WHAT YOU WILL DO: Reproduce all of the entries below exactly, without images.

______

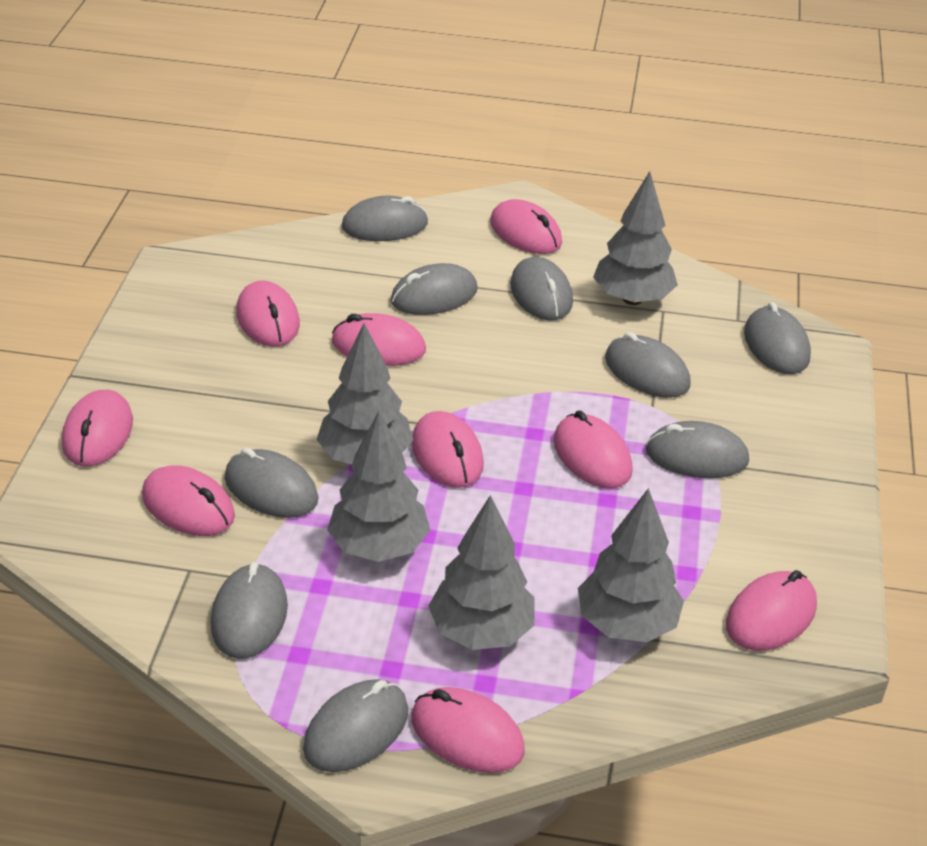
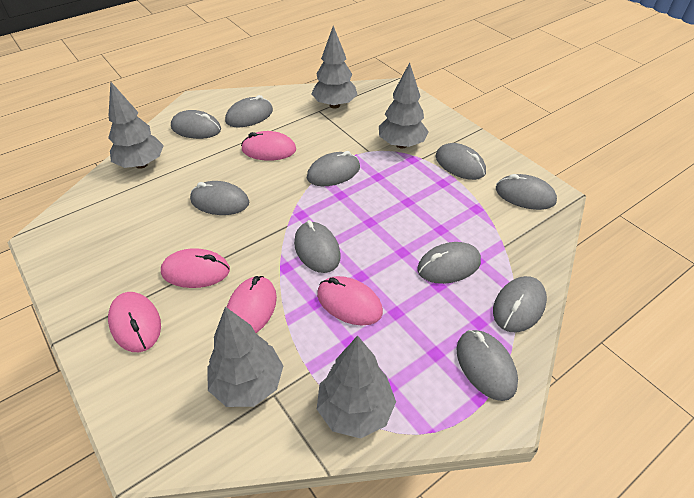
grey mouse: 9 -> 10
pink mouse: 9 -> 5

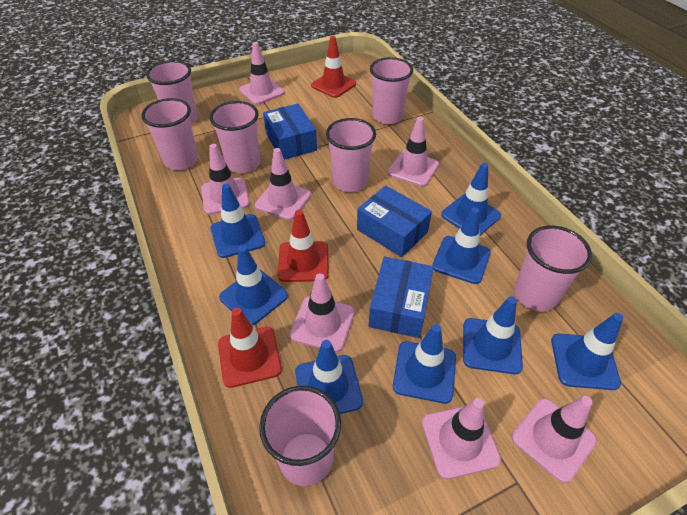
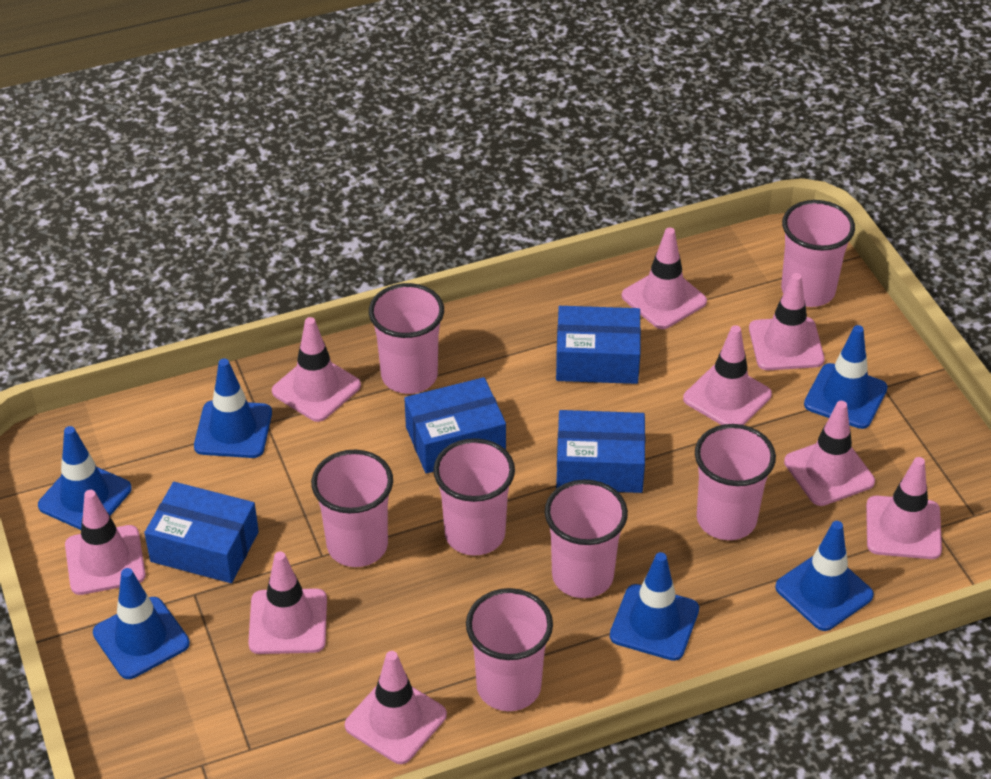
blue box: 3 -> 4
blue traffic cone: 8 -> 6
pink traffic cone: 7 -> 9
red traffic cone: 3 -> 0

______

THE ANSWER:
grey mouse: 9 -> 10
pink mouse: 9 -> 5

blue box: 3 -> 4
blue traffic cone: 8 -> 6
pink traffic cone: 7 -> 9
red traffic cone: 3 -> 0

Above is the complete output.